### RECORDS FOR THE TASK
┏━━

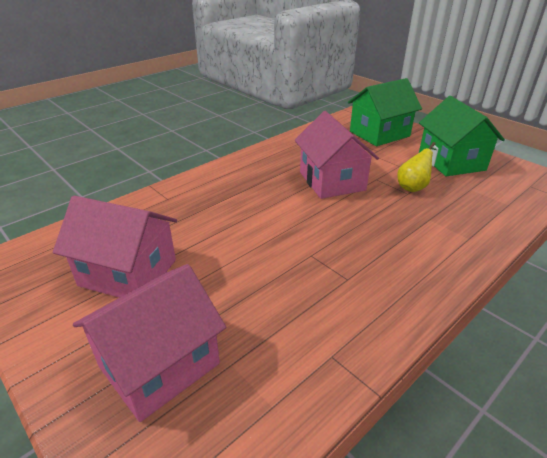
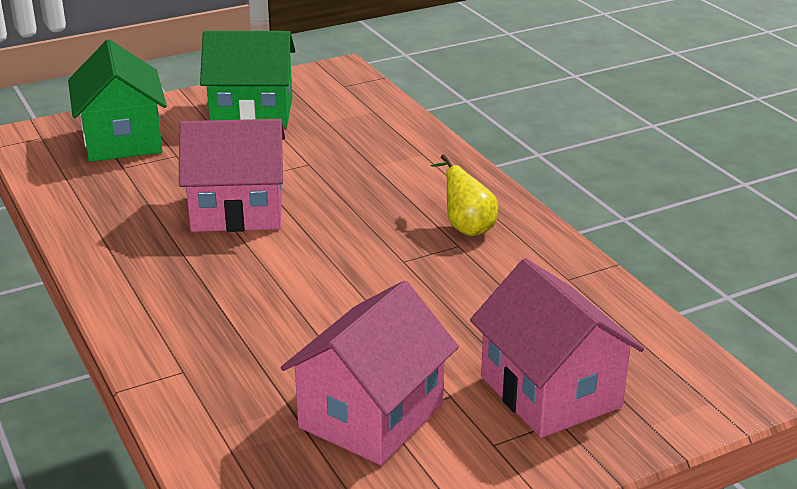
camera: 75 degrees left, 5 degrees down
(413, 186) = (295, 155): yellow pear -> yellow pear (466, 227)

┗━━
┏━━

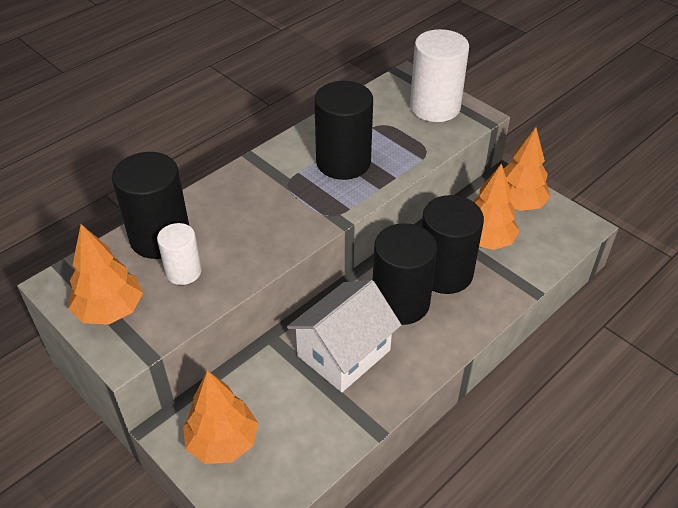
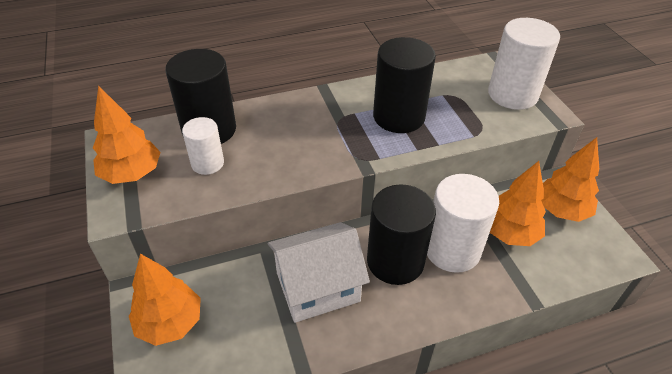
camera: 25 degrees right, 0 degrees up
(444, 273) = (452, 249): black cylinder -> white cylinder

┗━━
┏━━

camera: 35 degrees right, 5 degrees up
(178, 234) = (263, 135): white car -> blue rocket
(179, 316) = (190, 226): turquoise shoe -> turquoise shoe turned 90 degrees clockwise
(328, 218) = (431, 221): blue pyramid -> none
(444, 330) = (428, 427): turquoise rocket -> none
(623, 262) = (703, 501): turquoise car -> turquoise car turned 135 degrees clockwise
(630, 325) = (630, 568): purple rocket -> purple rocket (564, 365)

┗━━

### YOUR OBJECTIVE
Above are the records. Print exactly, and only, the lines from the line with "(623, 262) = (703, 501): turquoise" to the line with "(630, 325) = (630, 568): purple", both inclusive.

### TASK OUTPUT
(623, 262) = (703, 501): turquoise car -> turquoise car turned 135 degrees clockwise
(630, 325) = (630, 568): purple rocket -> purple rocket (564, 365)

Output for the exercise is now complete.